# To do
Check each line of the entries below for the word "house", and copy the lines that have it.

# Entries shown
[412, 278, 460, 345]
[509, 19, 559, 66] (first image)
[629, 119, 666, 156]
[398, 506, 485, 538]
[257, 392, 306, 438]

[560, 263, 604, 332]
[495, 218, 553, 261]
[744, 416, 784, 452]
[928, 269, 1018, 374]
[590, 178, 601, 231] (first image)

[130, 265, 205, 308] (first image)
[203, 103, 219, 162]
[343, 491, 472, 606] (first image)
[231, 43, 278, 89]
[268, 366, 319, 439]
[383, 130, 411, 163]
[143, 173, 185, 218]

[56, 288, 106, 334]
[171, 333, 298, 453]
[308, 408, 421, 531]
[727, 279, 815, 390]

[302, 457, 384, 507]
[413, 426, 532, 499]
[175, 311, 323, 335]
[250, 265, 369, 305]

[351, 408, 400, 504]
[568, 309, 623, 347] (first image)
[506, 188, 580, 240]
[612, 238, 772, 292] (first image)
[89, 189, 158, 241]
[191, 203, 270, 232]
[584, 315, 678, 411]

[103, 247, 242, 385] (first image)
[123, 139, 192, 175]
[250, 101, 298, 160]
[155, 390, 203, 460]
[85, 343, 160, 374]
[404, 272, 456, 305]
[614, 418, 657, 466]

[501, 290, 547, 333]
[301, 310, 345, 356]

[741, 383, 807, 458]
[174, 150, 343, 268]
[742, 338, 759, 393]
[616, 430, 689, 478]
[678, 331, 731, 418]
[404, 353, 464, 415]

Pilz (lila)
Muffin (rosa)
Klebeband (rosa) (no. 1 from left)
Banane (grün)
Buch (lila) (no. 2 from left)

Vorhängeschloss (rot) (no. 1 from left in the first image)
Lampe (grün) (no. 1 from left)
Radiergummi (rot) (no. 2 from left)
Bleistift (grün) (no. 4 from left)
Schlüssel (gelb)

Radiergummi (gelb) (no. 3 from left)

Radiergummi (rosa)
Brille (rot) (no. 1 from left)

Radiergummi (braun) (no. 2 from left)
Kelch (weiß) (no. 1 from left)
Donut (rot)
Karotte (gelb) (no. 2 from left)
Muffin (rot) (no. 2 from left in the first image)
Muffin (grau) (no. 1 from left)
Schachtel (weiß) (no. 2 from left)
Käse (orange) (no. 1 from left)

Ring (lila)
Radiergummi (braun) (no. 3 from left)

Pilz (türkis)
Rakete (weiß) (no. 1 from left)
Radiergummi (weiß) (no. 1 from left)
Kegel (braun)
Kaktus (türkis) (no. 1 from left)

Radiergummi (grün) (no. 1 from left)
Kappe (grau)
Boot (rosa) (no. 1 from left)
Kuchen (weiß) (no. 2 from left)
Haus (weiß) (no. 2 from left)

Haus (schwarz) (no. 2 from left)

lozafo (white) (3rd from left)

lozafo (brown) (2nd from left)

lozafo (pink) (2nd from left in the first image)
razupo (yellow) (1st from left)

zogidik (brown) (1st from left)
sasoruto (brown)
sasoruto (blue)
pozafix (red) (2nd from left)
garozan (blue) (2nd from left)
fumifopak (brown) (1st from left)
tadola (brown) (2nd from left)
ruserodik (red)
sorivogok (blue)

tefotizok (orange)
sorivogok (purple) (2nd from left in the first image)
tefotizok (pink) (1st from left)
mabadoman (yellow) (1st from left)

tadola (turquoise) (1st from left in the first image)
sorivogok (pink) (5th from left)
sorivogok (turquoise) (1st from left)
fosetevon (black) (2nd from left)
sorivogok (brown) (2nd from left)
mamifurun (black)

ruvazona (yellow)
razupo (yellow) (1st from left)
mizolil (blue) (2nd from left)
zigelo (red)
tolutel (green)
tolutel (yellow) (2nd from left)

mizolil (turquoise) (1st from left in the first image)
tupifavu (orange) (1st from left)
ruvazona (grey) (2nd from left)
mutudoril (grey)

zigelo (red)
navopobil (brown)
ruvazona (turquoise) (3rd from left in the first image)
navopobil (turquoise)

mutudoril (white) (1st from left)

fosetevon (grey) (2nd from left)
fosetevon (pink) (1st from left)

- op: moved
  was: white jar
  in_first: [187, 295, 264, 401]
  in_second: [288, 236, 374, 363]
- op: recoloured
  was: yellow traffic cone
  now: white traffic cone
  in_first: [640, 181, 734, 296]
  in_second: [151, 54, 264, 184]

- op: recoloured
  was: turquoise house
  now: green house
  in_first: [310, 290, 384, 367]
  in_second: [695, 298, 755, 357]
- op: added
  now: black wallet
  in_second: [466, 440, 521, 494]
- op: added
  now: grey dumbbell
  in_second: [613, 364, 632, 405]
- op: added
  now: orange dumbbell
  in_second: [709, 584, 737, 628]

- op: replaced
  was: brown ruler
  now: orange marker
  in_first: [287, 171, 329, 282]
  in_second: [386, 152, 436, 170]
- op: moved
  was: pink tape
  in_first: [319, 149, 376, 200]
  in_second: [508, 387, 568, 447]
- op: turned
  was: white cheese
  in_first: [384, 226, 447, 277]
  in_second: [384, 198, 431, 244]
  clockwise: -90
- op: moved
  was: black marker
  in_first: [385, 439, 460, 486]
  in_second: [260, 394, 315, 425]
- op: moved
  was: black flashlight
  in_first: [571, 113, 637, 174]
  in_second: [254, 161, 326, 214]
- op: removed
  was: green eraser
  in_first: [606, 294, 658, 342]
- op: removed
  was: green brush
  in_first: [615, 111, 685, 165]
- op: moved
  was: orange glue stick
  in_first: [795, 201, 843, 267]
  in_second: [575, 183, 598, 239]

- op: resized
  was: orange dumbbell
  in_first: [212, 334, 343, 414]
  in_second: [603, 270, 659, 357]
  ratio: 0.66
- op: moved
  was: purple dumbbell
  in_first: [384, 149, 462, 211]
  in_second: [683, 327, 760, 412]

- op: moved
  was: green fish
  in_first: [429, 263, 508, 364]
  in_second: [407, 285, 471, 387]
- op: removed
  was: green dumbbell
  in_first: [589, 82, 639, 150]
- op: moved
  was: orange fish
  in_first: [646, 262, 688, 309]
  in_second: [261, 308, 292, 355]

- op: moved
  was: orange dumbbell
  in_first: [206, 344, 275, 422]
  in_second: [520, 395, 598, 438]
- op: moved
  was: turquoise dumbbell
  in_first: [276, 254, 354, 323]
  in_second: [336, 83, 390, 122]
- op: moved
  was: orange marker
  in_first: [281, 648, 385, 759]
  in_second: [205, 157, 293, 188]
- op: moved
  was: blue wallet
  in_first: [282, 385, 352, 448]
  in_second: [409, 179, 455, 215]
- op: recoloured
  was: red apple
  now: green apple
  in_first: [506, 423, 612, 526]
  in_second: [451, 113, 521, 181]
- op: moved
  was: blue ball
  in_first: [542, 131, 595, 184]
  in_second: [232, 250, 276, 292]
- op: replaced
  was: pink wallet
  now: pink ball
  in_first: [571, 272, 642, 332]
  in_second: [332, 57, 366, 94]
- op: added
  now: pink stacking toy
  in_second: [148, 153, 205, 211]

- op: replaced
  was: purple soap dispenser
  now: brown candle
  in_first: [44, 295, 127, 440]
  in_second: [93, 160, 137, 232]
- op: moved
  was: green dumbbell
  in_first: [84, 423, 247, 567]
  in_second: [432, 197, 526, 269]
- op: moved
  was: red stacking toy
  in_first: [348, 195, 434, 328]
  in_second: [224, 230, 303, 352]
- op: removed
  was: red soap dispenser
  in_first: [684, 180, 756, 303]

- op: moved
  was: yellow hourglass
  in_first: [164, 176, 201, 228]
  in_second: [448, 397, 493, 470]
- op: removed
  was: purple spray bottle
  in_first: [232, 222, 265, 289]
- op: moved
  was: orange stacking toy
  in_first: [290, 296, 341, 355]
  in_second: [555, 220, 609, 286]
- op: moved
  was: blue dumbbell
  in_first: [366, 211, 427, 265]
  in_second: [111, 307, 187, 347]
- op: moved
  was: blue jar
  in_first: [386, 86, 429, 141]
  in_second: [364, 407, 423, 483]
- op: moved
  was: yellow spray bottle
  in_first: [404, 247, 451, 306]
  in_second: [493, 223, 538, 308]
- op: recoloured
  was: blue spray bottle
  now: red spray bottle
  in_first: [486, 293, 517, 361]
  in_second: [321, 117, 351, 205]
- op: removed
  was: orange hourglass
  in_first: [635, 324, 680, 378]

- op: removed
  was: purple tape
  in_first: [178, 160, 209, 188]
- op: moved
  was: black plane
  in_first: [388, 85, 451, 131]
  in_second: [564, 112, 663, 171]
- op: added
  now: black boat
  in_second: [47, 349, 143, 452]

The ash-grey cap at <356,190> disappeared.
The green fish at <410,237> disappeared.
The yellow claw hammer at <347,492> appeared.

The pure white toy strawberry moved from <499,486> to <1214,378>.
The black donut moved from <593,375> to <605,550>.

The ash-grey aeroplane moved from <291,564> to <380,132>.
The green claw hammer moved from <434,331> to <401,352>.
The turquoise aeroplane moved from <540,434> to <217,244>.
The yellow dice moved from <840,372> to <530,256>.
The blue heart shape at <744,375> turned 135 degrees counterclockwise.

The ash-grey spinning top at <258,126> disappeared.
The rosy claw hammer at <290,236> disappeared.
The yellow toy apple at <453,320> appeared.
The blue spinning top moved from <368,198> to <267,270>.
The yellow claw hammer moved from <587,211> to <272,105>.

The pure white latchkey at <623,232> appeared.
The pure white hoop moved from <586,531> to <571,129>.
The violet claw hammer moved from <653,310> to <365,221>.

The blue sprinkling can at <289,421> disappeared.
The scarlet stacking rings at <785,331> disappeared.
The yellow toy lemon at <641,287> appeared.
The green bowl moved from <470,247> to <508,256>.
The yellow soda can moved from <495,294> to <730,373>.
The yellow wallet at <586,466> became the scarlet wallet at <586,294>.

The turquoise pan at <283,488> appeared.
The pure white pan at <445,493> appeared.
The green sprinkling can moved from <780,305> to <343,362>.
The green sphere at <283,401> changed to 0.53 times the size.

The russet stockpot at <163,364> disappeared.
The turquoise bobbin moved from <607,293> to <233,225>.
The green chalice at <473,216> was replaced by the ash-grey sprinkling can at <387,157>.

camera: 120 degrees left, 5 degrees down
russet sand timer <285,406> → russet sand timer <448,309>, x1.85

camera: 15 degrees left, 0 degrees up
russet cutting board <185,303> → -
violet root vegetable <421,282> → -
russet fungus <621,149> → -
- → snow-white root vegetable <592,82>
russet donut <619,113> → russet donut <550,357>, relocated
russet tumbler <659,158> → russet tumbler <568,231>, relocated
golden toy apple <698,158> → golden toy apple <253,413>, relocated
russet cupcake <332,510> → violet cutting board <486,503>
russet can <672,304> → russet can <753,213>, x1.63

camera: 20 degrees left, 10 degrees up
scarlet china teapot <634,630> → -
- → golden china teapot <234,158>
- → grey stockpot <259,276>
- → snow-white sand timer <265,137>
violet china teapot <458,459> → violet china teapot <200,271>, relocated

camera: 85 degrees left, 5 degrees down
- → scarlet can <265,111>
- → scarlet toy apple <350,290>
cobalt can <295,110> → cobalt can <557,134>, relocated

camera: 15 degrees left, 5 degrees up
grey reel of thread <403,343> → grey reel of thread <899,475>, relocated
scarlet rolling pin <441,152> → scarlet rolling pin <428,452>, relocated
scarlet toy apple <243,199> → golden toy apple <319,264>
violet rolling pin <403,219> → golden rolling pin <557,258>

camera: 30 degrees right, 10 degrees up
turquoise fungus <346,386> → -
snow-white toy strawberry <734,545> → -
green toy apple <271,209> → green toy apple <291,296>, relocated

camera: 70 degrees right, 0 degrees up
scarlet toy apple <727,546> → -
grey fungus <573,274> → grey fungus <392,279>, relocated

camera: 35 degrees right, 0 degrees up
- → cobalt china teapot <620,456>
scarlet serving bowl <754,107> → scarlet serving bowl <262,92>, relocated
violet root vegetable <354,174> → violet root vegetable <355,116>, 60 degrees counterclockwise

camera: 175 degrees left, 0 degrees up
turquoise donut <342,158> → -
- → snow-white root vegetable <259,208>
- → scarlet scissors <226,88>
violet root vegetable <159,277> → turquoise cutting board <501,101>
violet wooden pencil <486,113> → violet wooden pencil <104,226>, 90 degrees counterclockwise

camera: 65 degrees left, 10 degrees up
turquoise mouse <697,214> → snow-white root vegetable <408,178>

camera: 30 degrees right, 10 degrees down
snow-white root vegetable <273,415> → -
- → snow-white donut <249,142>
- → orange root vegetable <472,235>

# Reply to the exercise
  was: turquoise house
  now: green house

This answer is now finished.